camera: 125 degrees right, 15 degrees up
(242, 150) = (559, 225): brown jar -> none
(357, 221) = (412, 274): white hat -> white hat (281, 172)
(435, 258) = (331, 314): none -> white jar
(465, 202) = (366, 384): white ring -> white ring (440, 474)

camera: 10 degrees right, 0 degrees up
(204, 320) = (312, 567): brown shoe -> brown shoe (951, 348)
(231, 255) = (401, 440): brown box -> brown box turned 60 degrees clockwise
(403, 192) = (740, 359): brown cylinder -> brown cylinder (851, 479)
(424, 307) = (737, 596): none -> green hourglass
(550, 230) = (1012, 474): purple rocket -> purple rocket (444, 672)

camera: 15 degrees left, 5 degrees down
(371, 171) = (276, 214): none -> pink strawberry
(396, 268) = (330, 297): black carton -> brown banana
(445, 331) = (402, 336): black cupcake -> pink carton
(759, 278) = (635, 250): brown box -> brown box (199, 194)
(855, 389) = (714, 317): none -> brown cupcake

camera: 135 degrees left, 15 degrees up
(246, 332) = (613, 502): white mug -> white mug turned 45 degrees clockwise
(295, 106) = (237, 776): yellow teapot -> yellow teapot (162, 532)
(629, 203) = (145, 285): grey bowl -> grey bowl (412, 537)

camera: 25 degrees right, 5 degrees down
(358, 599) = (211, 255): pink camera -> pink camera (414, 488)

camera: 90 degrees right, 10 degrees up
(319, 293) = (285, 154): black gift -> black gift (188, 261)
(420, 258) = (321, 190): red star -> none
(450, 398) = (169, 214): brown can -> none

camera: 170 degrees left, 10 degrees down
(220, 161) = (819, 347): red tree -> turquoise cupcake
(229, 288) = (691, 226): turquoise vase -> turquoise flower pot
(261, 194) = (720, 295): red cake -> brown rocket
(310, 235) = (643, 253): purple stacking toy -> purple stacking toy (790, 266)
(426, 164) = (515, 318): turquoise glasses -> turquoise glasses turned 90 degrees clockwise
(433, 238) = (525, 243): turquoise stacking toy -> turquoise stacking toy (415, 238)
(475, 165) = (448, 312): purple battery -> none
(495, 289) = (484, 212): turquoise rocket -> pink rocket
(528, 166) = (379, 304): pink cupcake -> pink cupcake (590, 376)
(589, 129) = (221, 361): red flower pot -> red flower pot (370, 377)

****

**Task item**
With the line containing "(426, 164) = (515, 318): turquoise" as the start and the last line of the material above as the end, copy that run of lines exactly, both ends included, and nothing more.

**Exercise solution**
(426, 164) = (515, 318): turquoise glasses -> turquoise glasses turned 90 degrees clockwise
(433, 238) = (525, 243): turquoise stacking toy -> turquoise stacking toy (415, 238)
(475, 165) = (448, 312): purple battery -> none
(495, 289) = (484, 212): turquoise rocket -> pink rocket
(528, 166) = (379, 304): pink cupcake -> pink cupcake (590, 376)
(589, 129) = (221, 361): red flower pot -> red flower pot (370, 377)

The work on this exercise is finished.